→ Task directions
The data below should be copied out exactly, with its pictures omitted.

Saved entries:

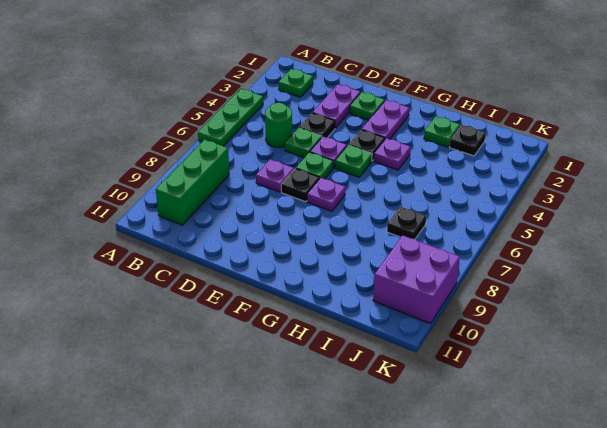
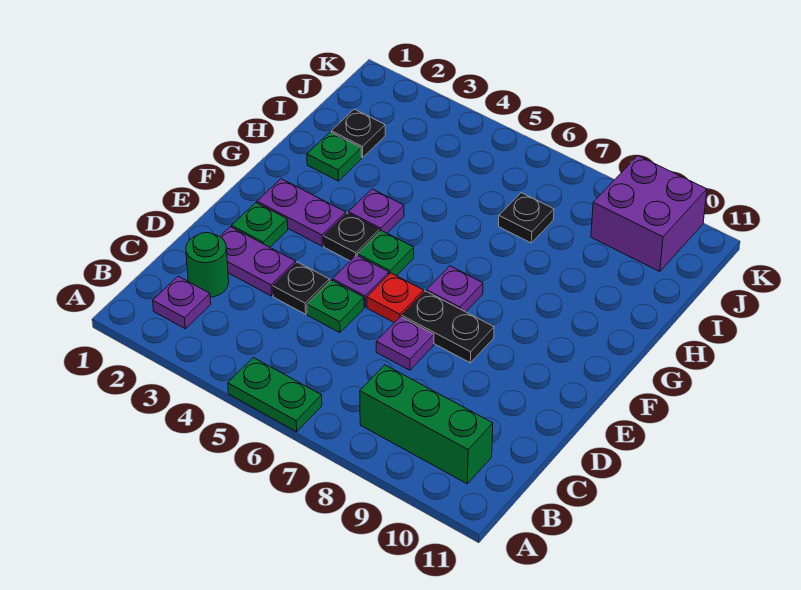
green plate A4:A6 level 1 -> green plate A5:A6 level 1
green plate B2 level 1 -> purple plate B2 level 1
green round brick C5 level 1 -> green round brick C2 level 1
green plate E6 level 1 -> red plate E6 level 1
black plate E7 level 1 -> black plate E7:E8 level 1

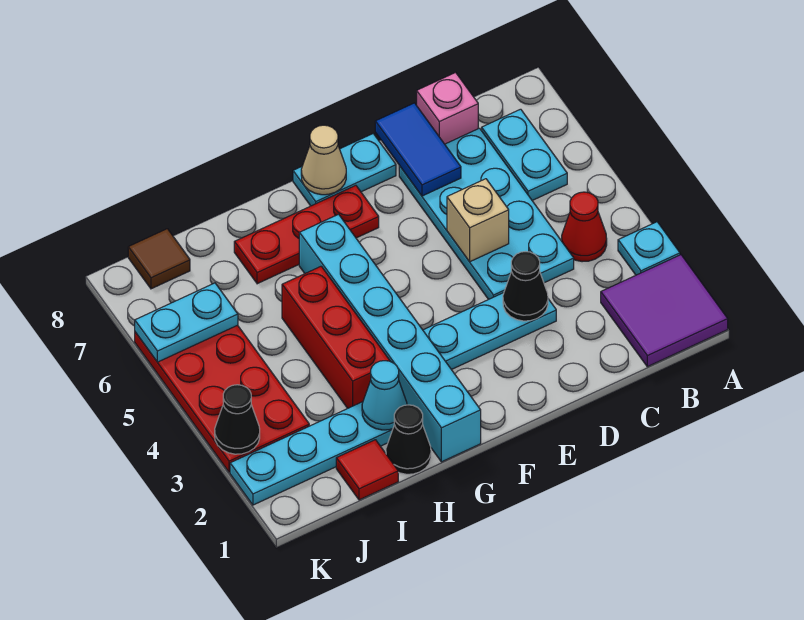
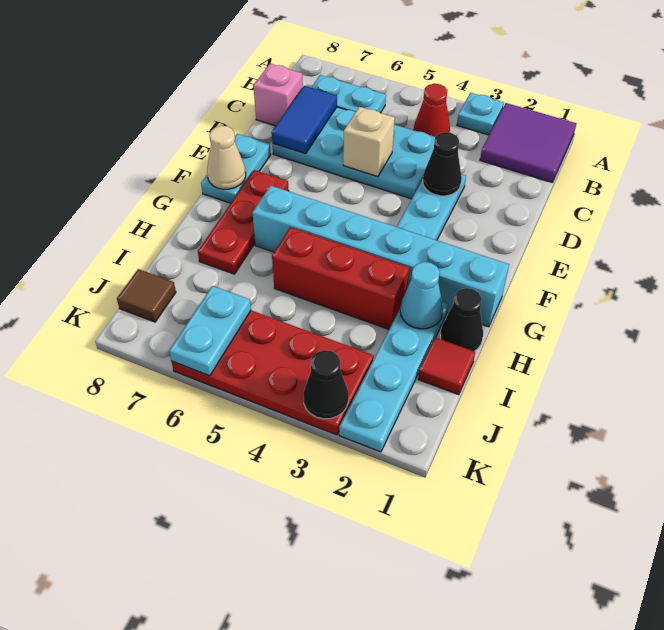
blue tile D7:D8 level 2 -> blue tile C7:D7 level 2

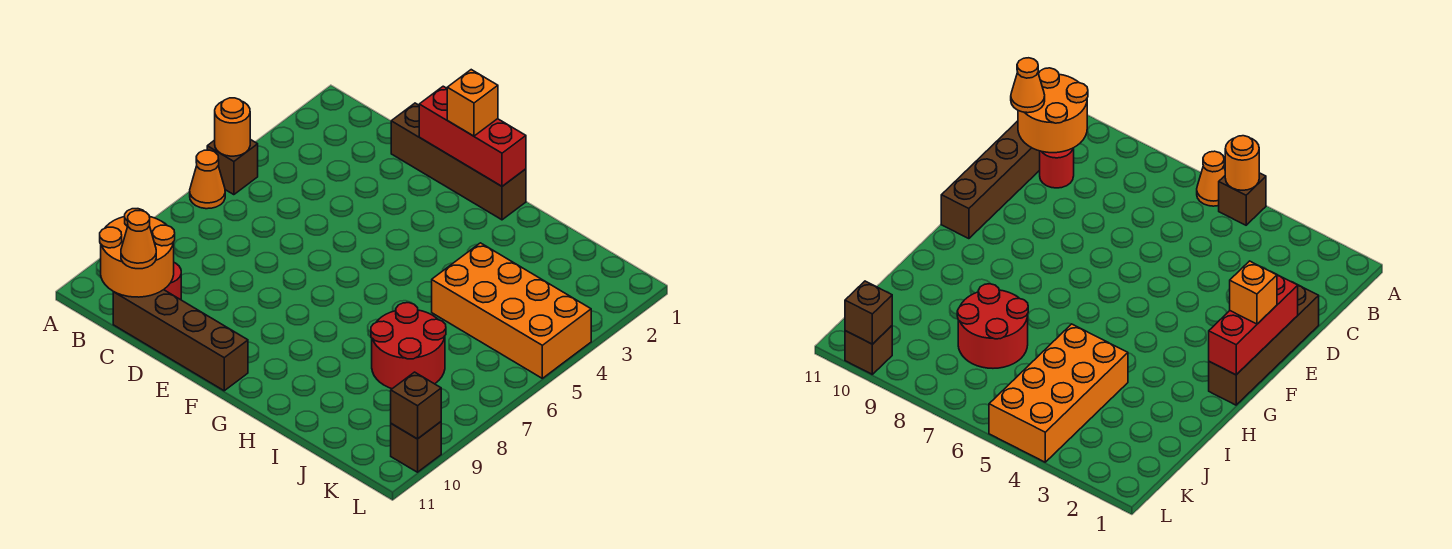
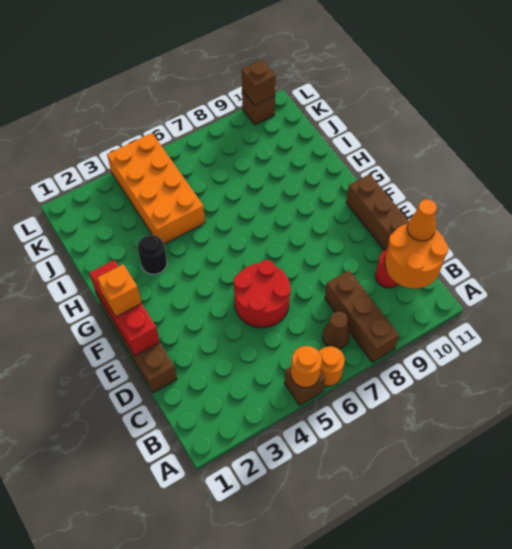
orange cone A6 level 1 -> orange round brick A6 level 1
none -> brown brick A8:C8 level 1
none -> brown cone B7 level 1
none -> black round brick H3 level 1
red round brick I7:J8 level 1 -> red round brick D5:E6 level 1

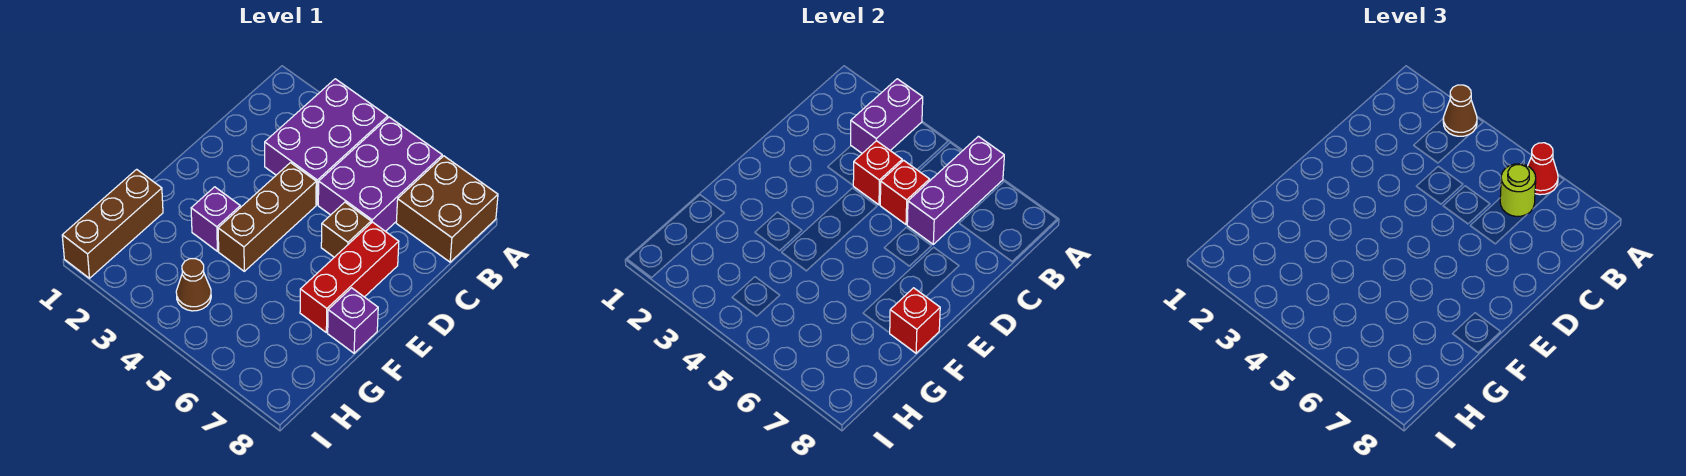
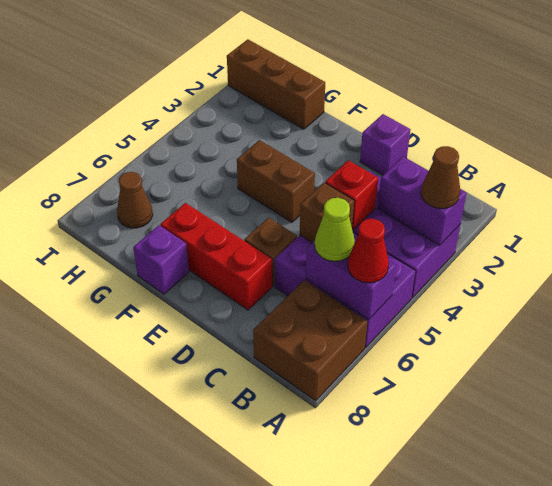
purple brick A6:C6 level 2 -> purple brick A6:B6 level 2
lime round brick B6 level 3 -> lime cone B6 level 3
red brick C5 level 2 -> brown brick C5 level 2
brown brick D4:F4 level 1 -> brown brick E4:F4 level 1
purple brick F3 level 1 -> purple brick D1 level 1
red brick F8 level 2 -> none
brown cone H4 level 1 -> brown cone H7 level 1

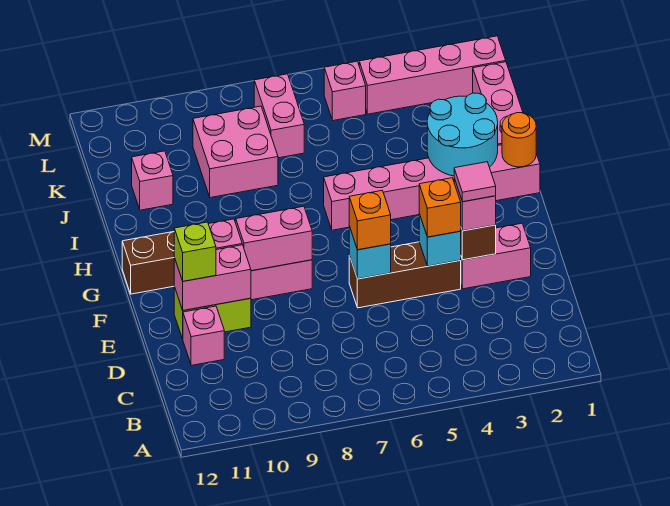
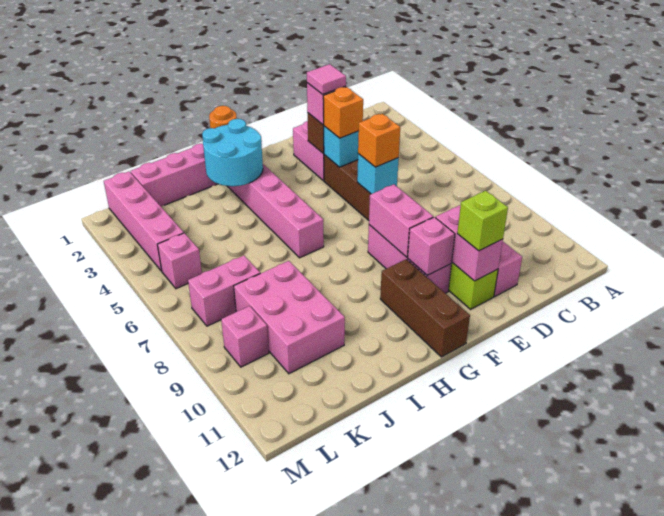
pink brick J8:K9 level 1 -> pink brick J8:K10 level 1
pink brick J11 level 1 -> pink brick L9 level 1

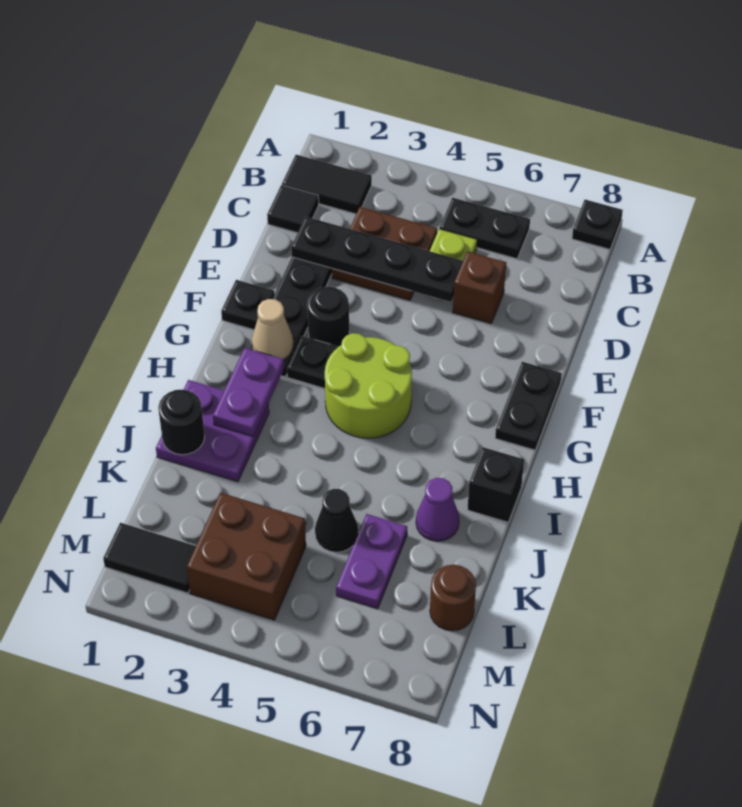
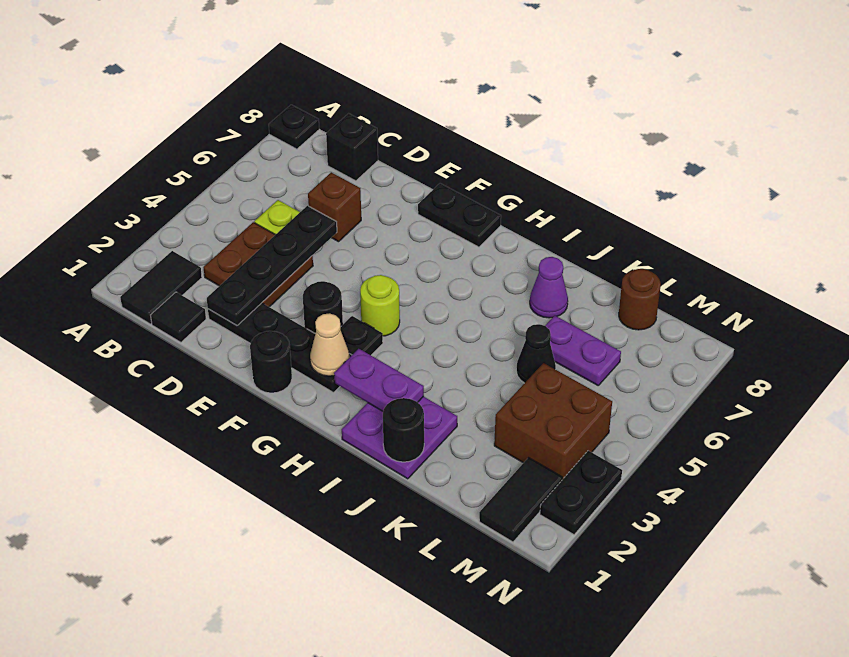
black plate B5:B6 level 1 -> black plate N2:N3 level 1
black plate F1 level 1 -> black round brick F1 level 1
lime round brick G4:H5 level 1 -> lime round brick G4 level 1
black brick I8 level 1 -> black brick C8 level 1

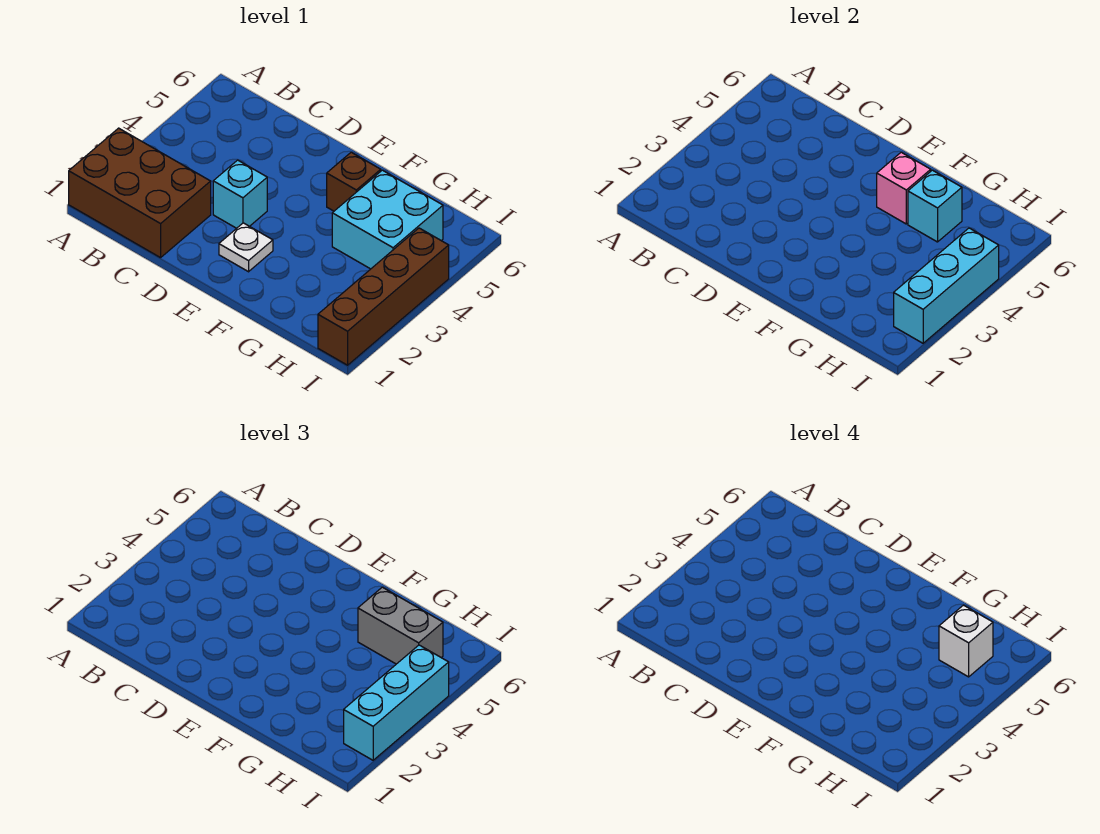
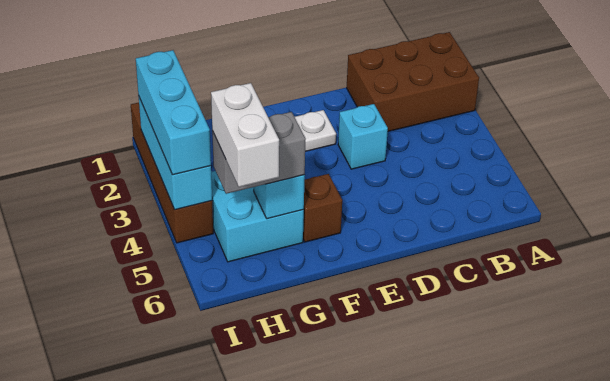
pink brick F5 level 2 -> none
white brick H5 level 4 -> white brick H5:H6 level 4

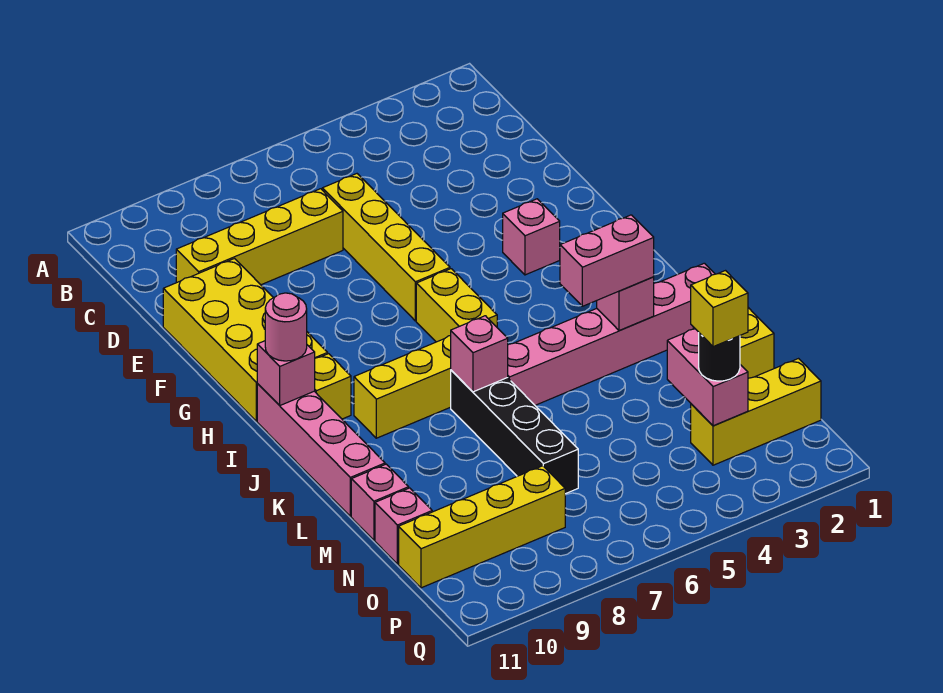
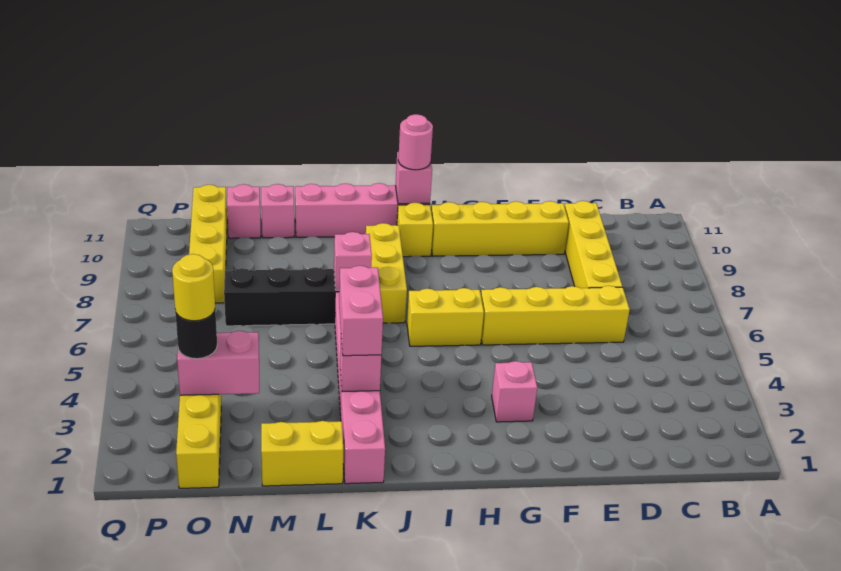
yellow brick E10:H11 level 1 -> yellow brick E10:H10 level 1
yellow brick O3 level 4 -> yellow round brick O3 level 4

→ Response
green plate A4:A6 level 1 -> green plate A5:A6 level 1
green plate B2 level 1 -> purple plate B2 level 1
green round brick C5 level 1 -> green round brick C2 level 1
green plate E6 level 1 -> red plate E6 level 1
black plate E7 level 1 -> black plate E7:E8 level 1

blue tile D7:D8 level 2 -> blue tile C7:D7 level 2

orange cone A6 level 1 -> orange round brick A6 level 1
none -> brown brick A8:C8 level 1
none -> brown cone B7 level 1
none -> black round brick H3 level 1
red round brick I7:J8 level 1 -> red round brick D5:E6 level 1

purple brick A6:C6 level 2 -> purple brick A6:B6 level 2
lime round brick B6 level 3 -> lime cone B6 level 3
red brick C5 level 2 -> brown brick C5 level 2
brown brick D4:F4 level 1 -> brown brick E4:F4 level 1
purple brick F3 level 1 -> purple brick D1 level 1
red brick F8 level 2 -> none
brown cone H4 level 1 -> brown cone H7 level 1

pink brick J8:K9 level 1 -> pink brick J8:K10 level 1
pink brick J11 level 1 -> pink brick L9 level 1

black plate B5:B6 level 1 -> black plate N2:N3 level 1
black plate F1 level 1 -> black round brick F1 level 1
lime round brick G4:H5 level 1 -> lime round brick G4 level 1
black brick I8 level 1 -> black brick C8 level 1

pink brick F5 level 2 -> none
white brick H5 level 4 -> white brick H5:H6 level 4

yellow brick E10:H11 level 1 -> yellow brick E10:H10 level 1
yellow brick O3 level 4 -> yellow round brick O3 level 4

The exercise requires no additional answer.